** Opening Source data block **
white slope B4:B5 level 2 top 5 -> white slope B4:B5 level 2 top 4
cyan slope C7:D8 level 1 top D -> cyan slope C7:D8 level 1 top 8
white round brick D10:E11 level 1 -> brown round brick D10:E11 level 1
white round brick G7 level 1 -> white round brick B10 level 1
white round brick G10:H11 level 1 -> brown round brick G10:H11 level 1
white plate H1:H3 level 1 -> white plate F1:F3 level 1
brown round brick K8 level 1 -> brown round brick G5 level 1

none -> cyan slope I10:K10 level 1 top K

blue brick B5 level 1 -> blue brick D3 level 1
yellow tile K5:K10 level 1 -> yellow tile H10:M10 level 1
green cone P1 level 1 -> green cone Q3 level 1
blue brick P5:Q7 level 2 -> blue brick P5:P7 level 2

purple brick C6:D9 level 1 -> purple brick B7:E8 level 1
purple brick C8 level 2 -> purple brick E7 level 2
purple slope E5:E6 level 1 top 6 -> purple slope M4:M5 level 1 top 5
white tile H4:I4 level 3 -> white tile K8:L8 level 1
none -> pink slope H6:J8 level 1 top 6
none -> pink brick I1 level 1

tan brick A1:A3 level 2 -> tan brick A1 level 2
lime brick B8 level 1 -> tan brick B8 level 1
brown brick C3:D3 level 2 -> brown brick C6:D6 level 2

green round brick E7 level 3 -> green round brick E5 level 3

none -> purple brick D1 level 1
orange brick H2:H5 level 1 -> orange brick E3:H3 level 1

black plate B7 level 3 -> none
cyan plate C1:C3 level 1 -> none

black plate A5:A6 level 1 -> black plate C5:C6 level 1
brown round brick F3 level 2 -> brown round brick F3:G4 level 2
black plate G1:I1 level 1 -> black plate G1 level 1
** Closing Source data block **
Using the entries above, return exactly the lines from the line with "white round brick G10:H11" to the line with "blue brick B5", counting both of those lines.

* _Exercise answer_:
white round brick G10:H11 level 1 -> brown round brick G10:H11 level 1
white plate H1:H3 level 1 -> white plate F1:F3 level 1
brown round brick K8 level 1 -> brown round brick G5 level 1

none -> cyan slope I10:K10 level 1 top K

blue brick B5 level 1 -> blue brick D3 level 1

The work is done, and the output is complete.